REQUIRED WORK —
Reproduce the entries below verbatim, beginning with the line containing "44: 9:33 -> 9:42" and continuing through the line containing "84: 9:58 -> 10:58".

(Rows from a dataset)
+--
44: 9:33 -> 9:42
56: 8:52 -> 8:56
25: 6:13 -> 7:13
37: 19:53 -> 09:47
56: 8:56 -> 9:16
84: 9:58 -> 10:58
+--
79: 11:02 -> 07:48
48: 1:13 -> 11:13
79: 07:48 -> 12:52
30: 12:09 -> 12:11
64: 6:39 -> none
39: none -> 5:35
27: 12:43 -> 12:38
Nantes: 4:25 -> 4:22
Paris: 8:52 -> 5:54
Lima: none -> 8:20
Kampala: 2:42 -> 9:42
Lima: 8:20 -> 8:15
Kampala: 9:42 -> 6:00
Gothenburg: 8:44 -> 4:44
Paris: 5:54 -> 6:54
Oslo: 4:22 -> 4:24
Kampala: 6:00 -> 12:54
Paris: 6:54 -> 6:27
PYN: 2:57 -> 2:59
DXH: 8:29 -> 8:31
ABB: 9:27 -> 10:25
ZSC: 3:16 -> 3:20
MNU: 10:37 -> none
+--
TASK ANSWER —
44: 9:33 -> 9:42
56: 8:52 -> 8:56
25: 6:13 -> 7:13
37: 19:53 -> 09:47
56: 8:56 -> 9:16
84: 9:58 -> 10:58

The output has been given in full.